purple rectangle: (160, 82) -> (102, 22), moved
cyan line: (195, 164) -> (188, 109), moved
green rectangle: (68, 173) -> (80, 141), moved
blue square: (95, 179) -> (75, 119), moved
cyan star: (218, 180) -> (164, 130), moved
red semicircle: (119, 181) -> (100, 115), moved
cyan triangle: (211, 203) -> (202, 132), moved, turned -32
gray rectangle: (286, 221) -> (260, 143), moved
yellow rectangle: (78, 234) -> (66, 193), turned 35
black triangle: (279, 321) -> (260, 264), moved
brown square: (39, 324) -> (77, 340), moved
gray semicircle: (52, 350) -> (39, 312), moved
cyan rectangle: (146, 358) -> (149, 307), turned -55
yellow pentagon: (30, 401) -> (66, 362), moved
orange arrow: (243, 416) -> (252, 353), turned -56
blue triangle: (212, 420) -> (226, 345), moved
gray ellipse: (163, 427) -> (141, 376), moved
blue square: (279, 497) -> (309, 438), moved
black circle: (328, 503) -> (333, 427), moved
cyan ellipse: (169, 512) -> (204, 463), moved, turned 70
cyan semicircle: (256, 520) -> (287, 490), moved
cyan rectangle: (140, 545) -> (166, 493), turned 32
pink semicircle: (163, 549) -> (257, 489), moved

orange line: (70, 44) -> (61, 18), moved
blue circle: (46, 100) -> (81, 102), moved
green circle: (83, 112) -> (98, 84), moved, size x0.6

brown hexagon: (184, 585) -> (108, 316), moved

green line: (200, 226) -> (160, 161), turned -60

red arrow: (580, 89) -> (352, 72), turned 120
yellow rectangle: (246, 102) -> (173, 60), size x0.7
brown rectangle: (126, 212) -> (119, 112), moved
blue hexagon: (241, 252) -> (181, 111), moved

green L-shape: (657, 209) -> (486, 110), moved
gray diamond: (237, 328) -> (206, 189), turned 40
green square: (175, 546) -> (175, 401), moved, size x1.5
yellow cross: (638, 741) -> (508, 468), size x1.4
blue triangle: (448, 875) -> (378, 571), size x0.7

_Prompt_: The listing above holds a line with "yellow rectangle: (78, 234)" and a line with "cyan semicircle: (256, 520)". Print the stretch from the first through the second, exactly and alone.

_Answer below_:
yellow rectangle: (78, 234) -> (66, 193), turned 35
black triangle: (279, 321) -> (260, 264), moved
brown square: (39, 324) -> (77, 340), moved
gray semicircle: (52, 350) -> (39, 312), moved
cyan rectangle: (146, 358) -> (149, 307), turned -55
yellow pentagon: (30, 401) -> (66, 362), moved
orange arrow: (243, 416) -> (252, 353), turned -56
blue triangle: (212, 420) -> (226, 345), moved
gray ellipse: (163, 427) -> (141, 376), moved
blue square: (279, 497) -> (309, 438), moved
black circle: (328, 503) -> (333, 427), moved
cyan ellipse: (169, 512) -> (204, 463), moved, turned 70
cyan semicircle: (256, 520) -> (287, 490), moved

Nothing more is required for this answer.